### [Your objective]
Find the string "moved" in the data, and copy out each line that has it.

### [Data to examine]
[Start of section]

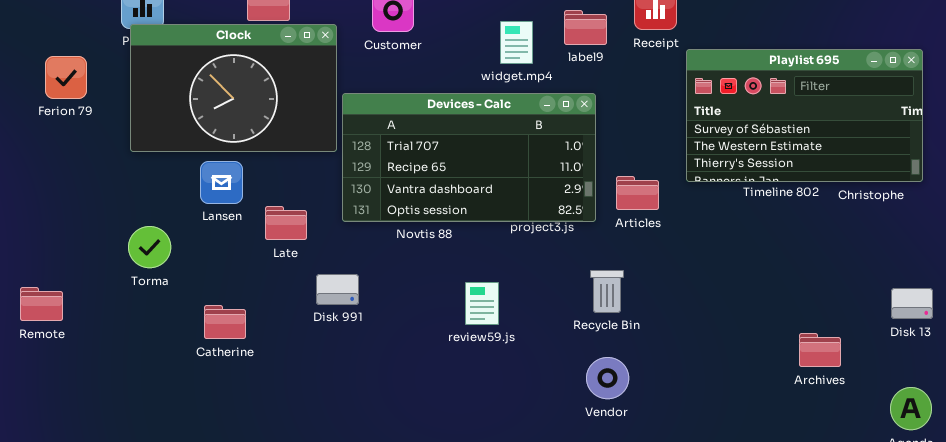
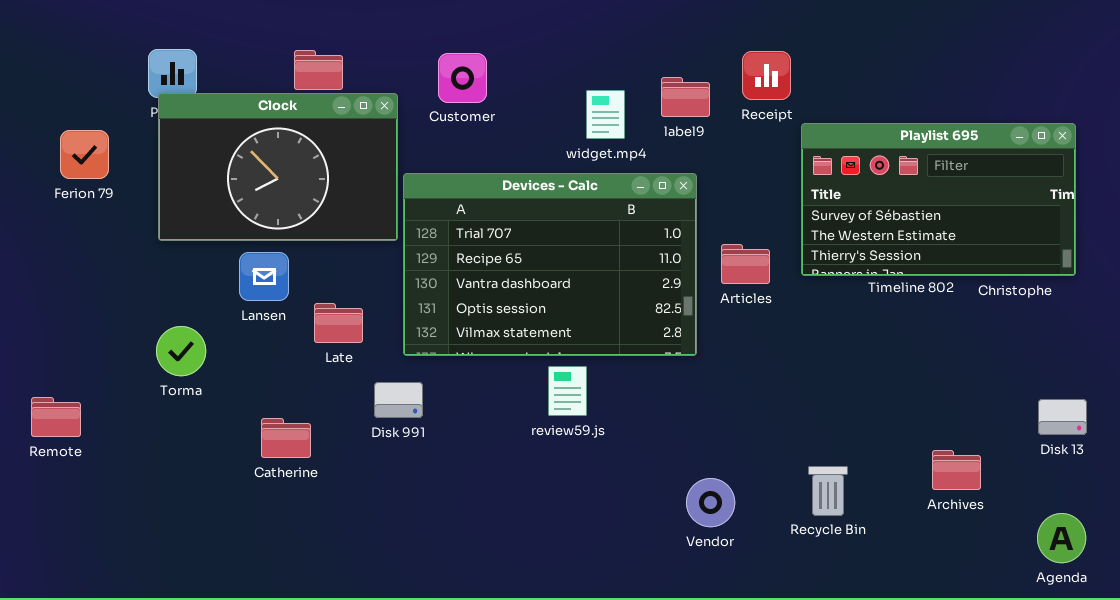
Devices - Calc: [342,93,596,222] -> [403,173,697,356], resized
Articles: [616,176,659,210] -> [721,244,770,284], moved
Recycle Bin: [590,270,624,313] -> [808,466,848,516], moved
review59.js: [465,282,499,325] -> [548,366,587,416], moved
Catherine: [204,305,246,339] -> [261,418,311,458], moved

[End of section]

### [Solution to the exercise]
Articles: [616,176,659,210] -> [721,244,770,284], moved
Recycle Bin: [590,270,624,313] -> [808,466,848,516], moved
review59.js: [465,282,499,325] -> [548,366,587,416], moved
Catherine: [204,305,246,339] -> [261,418,311,458], moved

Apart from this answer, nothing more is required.